═══ PROVIDED RECORDS

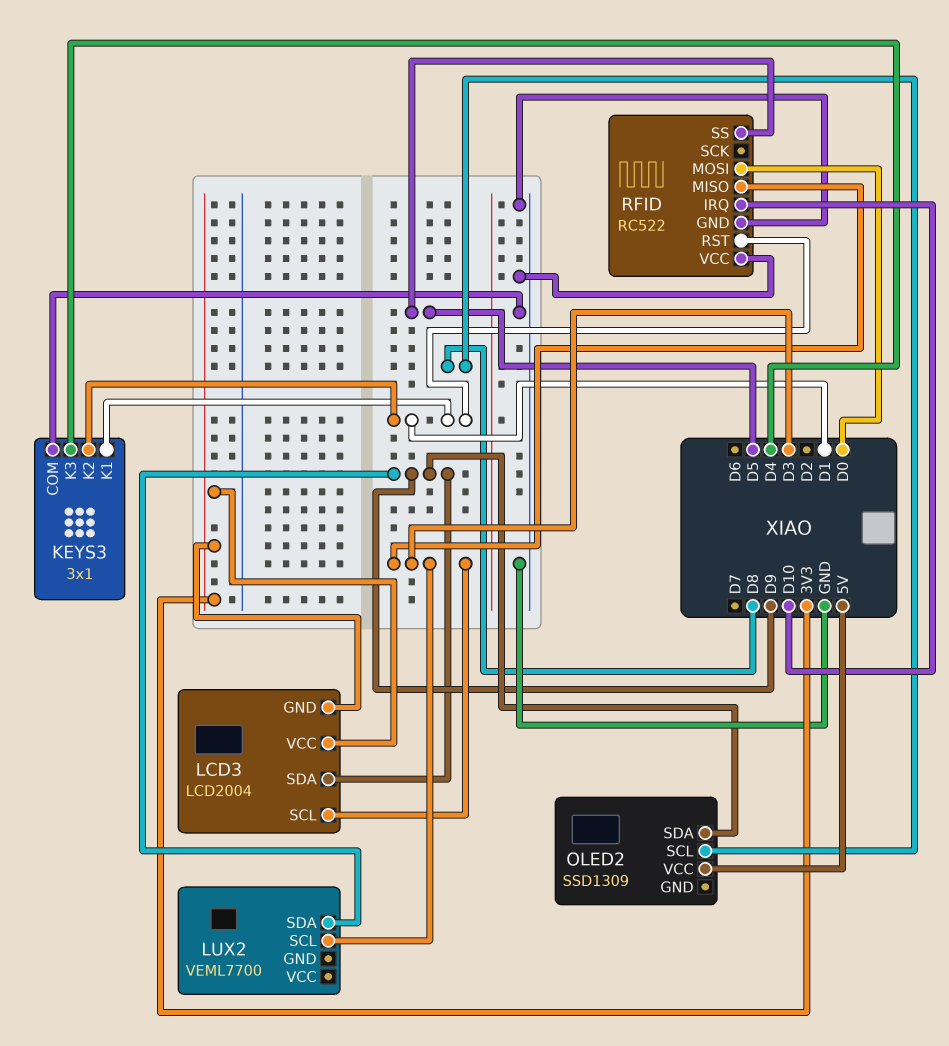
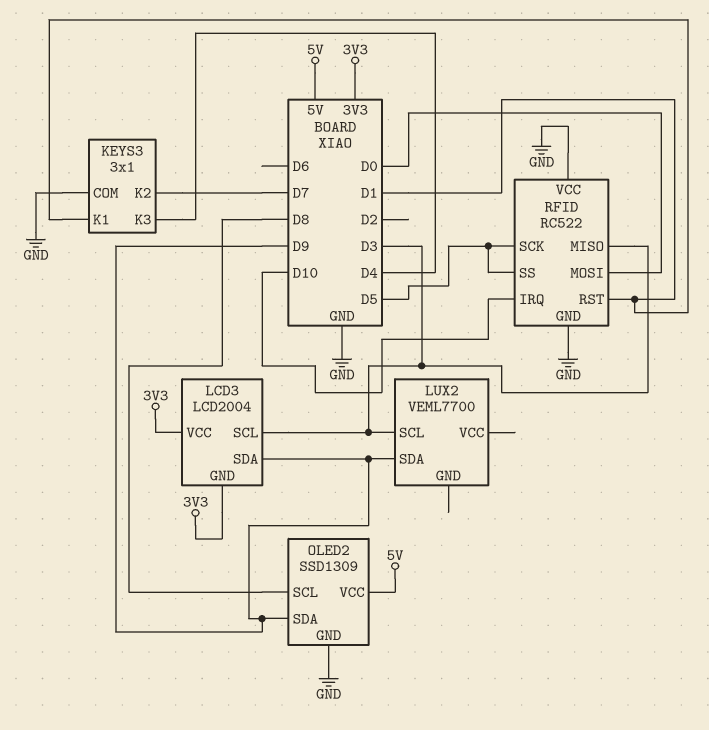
KEYS3 pin K2: D1 -> D7
OLED2 pin GND: none -> GND
RFID pin SCK: none -> D5

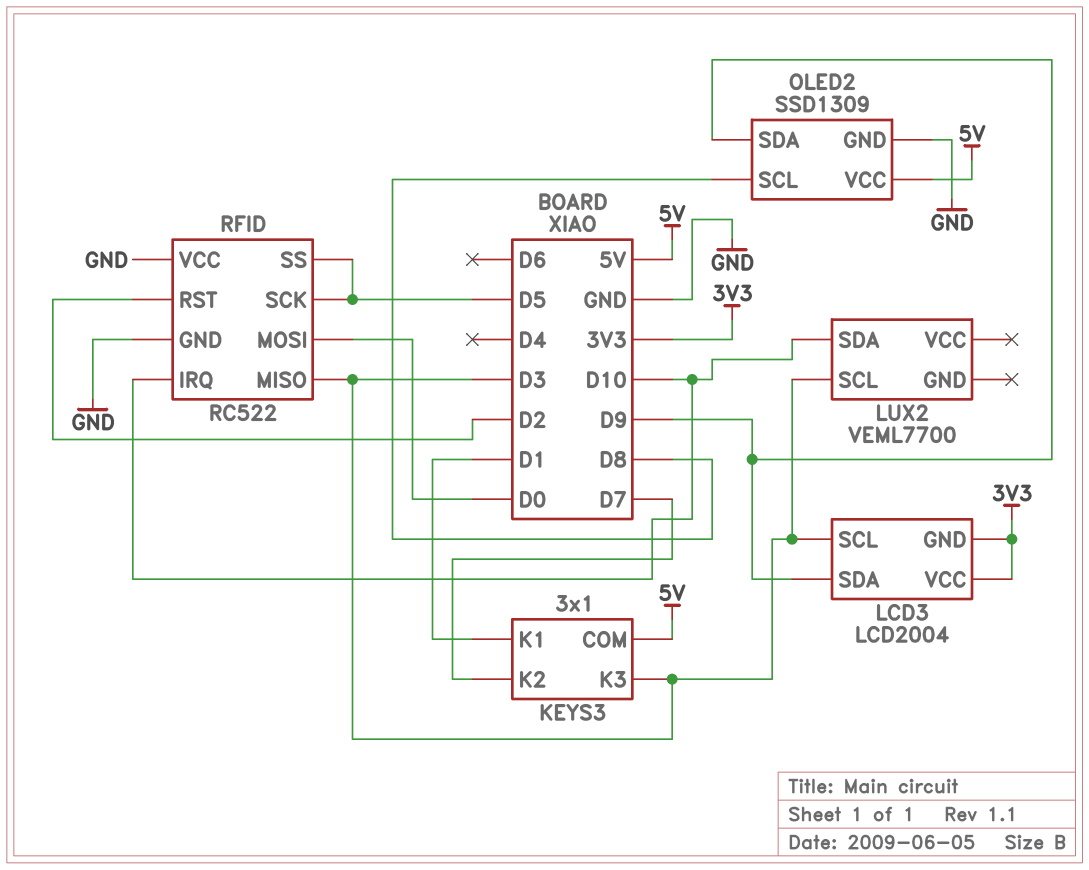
KEYS3 pin COM: GND -> 5V
KEYS3 pin K3: D4 -> D3
LUX2 pin SDA: D9 -> D10
RFID pin RST: D1 -> D2

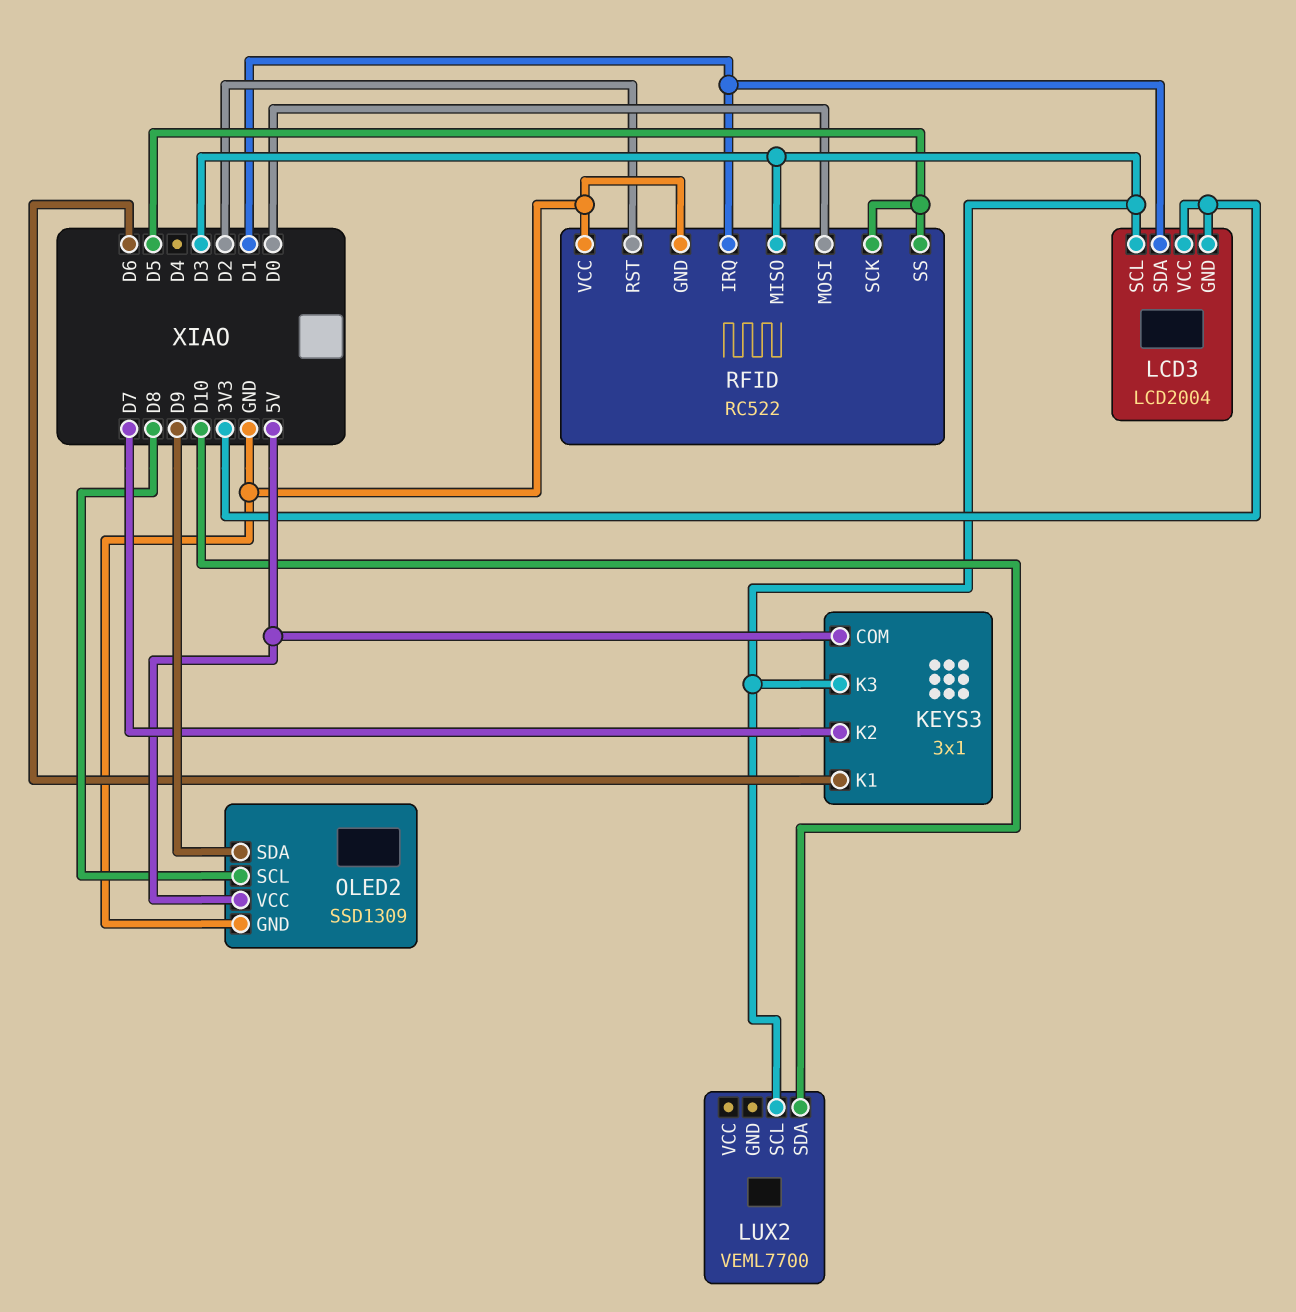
KEYS3 pin K1: D1 -> D6
LCD3 pin SDA: D9 -> D1
RFID pin IRQ: D10 -> D1

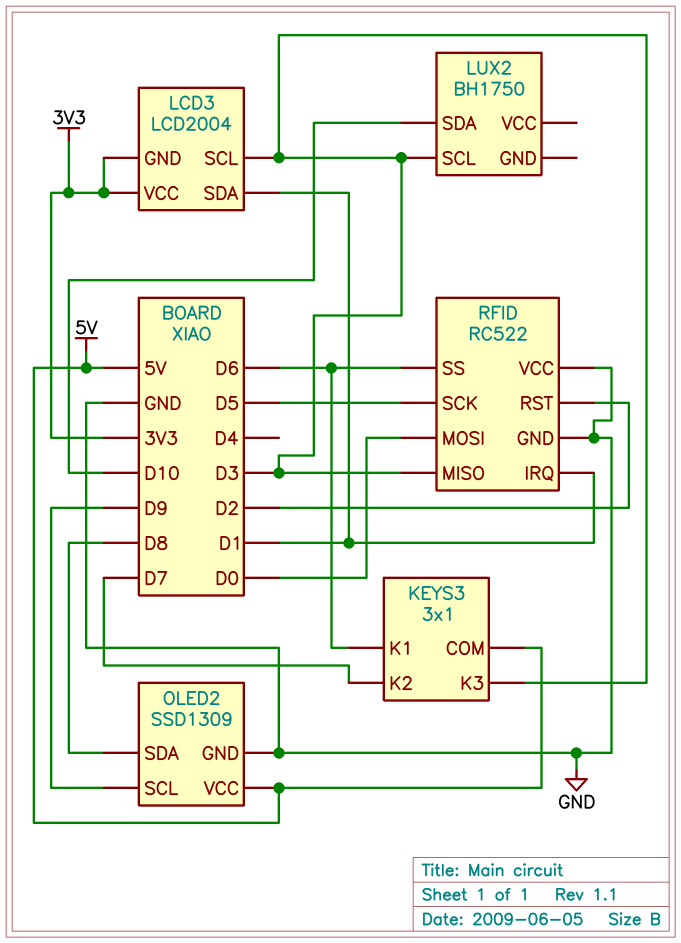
LUX2: VEML7700 -> BH1750
OLED2 pin SCL: D8 -> D9
OLED2 pin SDA: D9 -> D8
RFID pin SS: D5 -> D6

══════

## WORK REQUIRED
Please restate the material above line by line, exactly, beginning at its first line and ending with the line that contains "OLED2 pin SCL: D8 -> D9", without any pictures.

## TASK OUTPUT
KEYS3 pin K2: D1 -> D7
OLED2 pin GND: none -> GND
RFID pin SCK: none -> D5

KEYS3 pin COM: GND -> 5V
KEYS3 pin K3: D4 -> D3
LUX2 pin SDA: D9 -> D10
RFID pin RST: D1 -> D2

KEYS3 pin K1: D1 -> D6
LCD3 pin SDA: D9 -> D1
RFID pin IRQ: D10 -> D1

LUX2: VEML7700 -> BH1750
OLED2 pin SCL: D8 -> D9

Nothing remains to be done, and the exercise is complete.